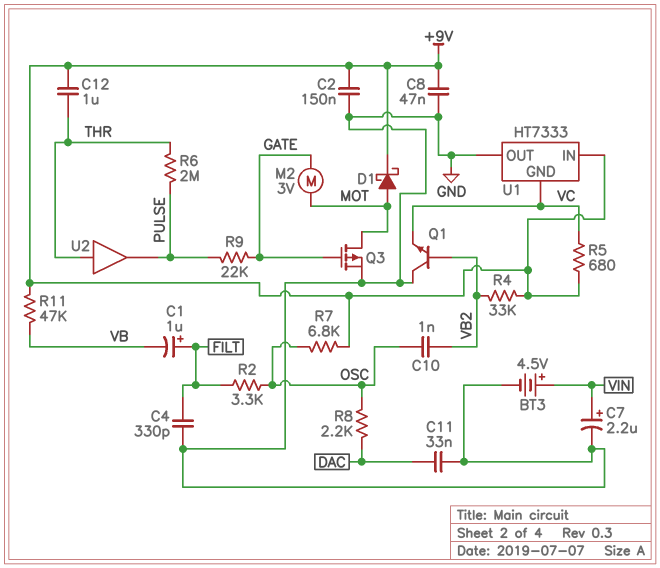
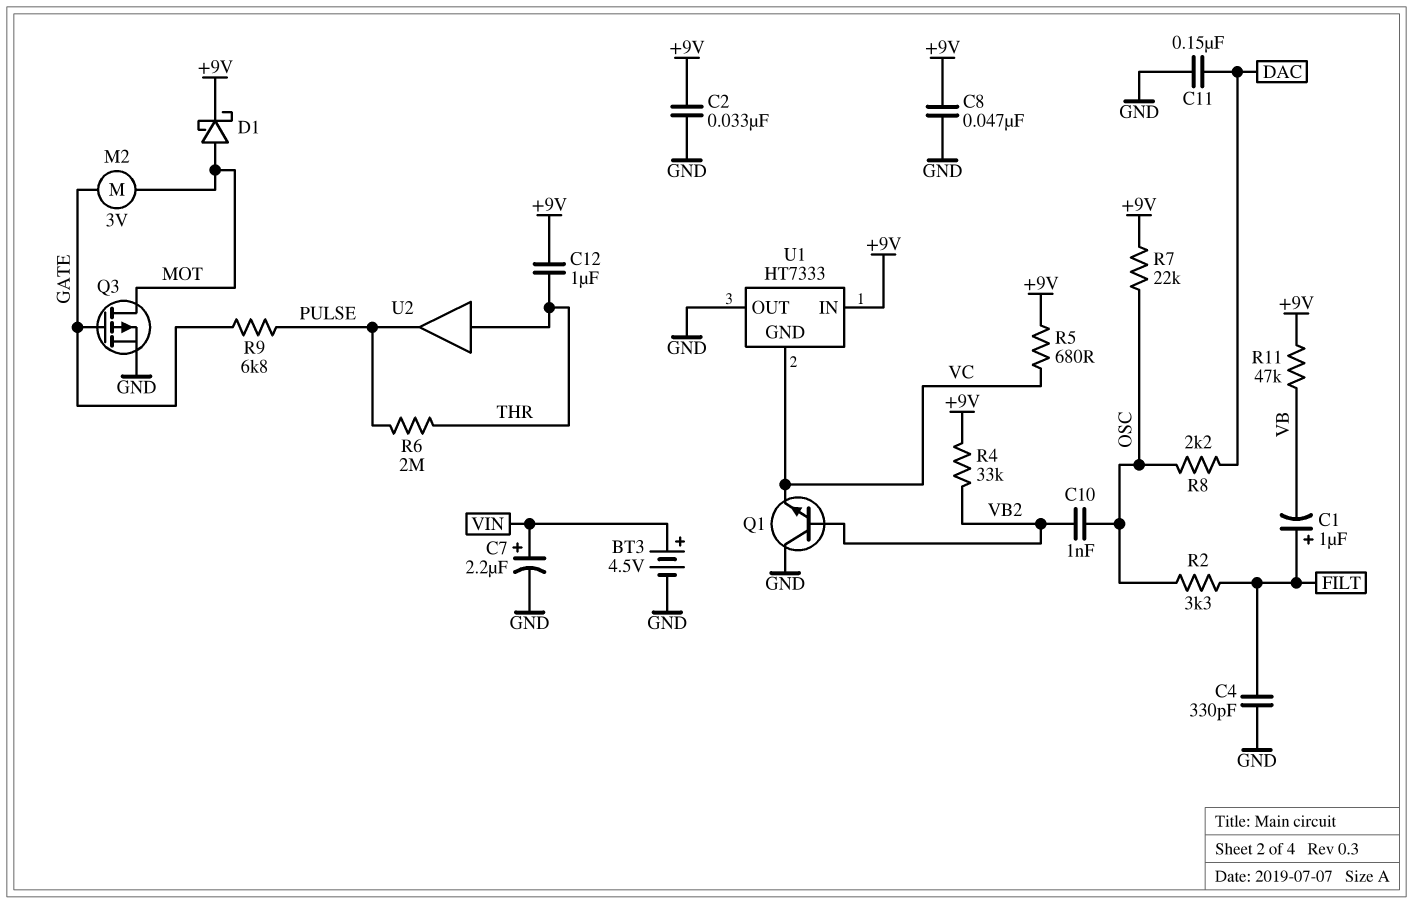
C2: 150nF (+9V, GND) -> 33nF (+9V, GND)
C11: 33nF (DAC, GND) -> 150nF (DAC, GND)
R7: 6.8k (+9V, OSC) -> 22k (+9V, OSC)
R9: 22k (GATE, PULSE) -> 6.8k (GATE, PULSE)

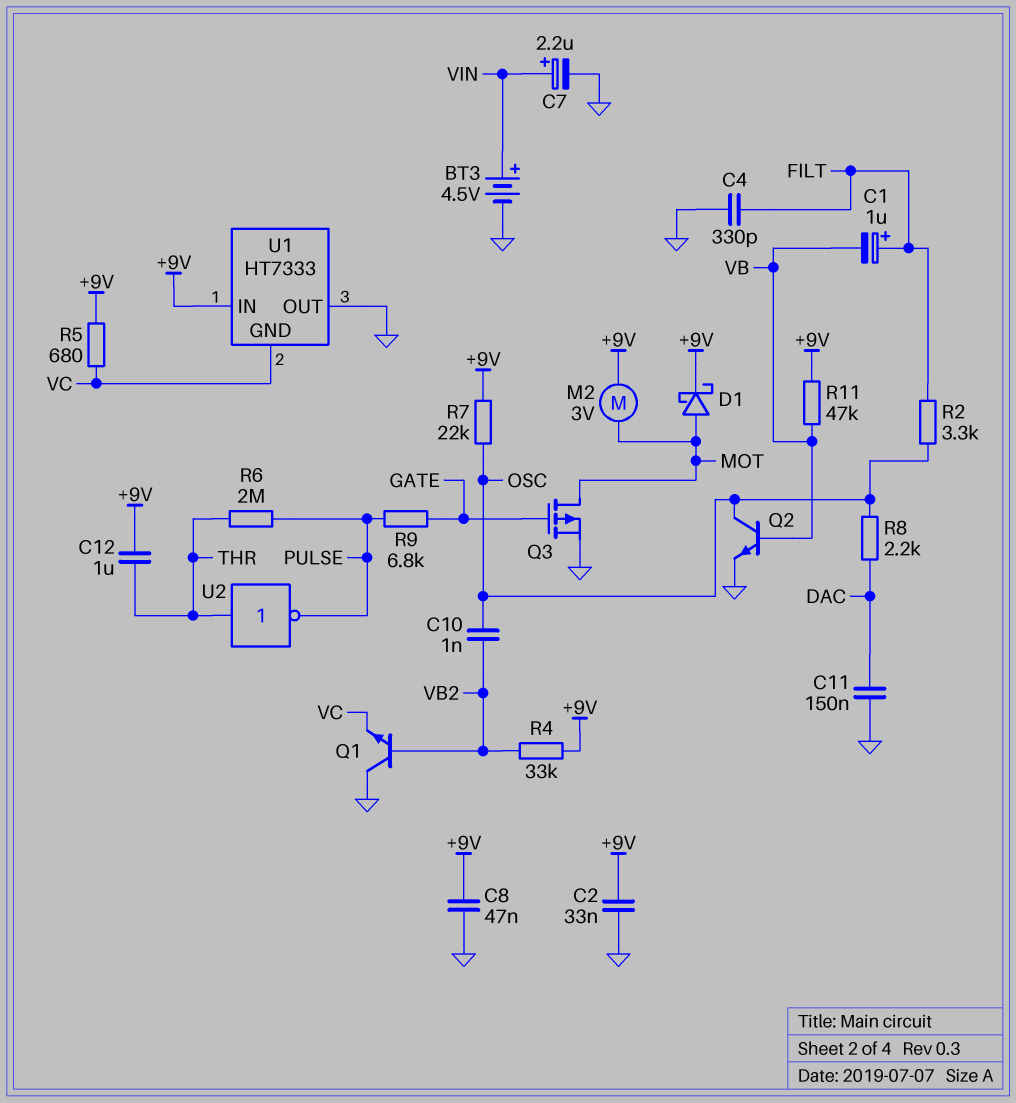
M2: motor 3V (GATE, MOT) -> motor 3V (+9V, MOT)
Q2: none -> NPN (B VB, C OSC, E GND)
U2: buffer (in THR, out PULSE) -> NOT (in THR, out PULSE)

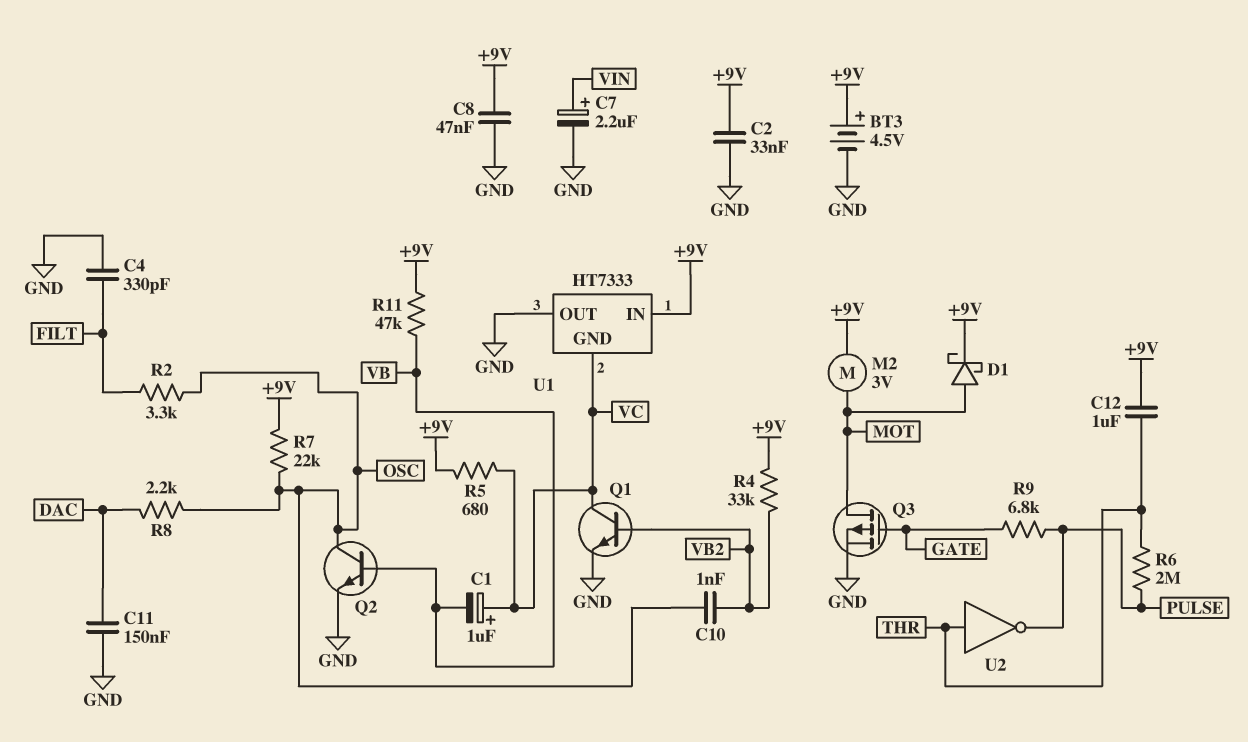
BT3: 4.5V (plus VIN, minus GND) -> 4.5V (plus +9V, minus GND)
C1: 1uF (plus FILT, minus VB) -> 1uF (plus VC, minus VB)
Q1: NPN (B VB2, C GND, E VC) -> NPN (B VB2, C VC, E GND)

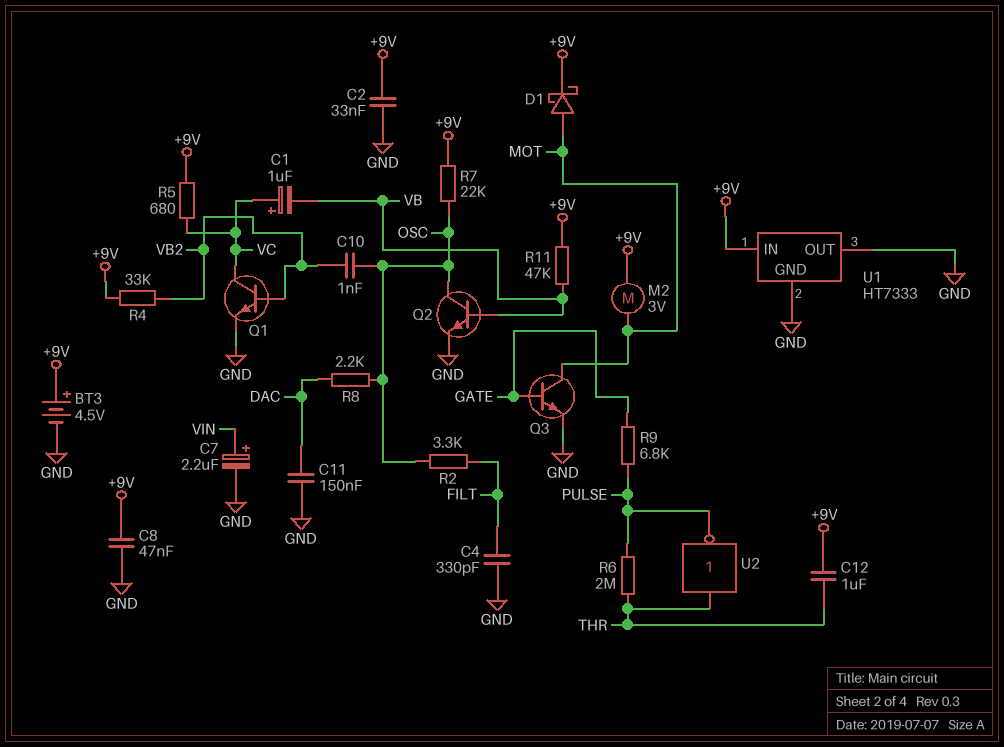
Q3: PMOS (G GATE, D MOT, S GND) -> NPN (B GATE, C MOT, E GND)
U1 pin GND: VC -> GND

--

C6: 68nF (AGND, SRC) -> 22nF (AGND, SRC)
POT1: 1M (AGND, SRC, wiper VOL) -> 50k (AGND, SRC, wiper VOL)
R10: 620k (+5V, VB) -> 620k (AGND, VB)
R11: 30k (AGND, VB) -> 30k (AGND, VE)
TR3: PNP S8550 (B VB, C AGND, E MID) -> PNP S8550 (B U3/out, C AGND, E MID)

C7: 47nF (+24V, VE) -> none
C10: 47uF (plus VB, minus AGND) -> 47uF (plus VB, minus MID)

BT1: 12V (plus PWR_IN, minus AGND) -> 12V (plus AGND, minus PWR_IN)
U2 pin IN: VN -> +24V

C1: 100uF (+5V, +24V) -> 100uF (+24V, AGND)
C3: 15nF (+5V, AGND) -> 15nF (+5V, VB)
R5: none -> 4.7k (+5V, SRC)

--- Work to be completed ---
Above are the records; return the lines in them from the one with "Q2: none -> NPN (B VB, C OSC, E GND)" to the one with "U1 pin GND: VC -> GND", inclusive, exactly and without images.

--- Task result ---
Q2: none -> NPN (B VB, C OSC, E GND)
U2: buffer (in THR, out PULSE) -> NOT (in THR, out PULSE)

BT3: 4.5V (plus VIN, minus GND) -> 4.5V (plus +9V, minus GND)
C1: 1uF (plus FILT, minus VB) -> 1uF (plus VC, minus VB)
Q1: NPN (B VB2, C GND, E VC) -> NPN (B VB2, C VC, E GND)

Q3: PMOS (G GATE, D MOT, S GND) -> NPN (B GATE, C MOT, E GND)
U1 pin GND: VC -> GND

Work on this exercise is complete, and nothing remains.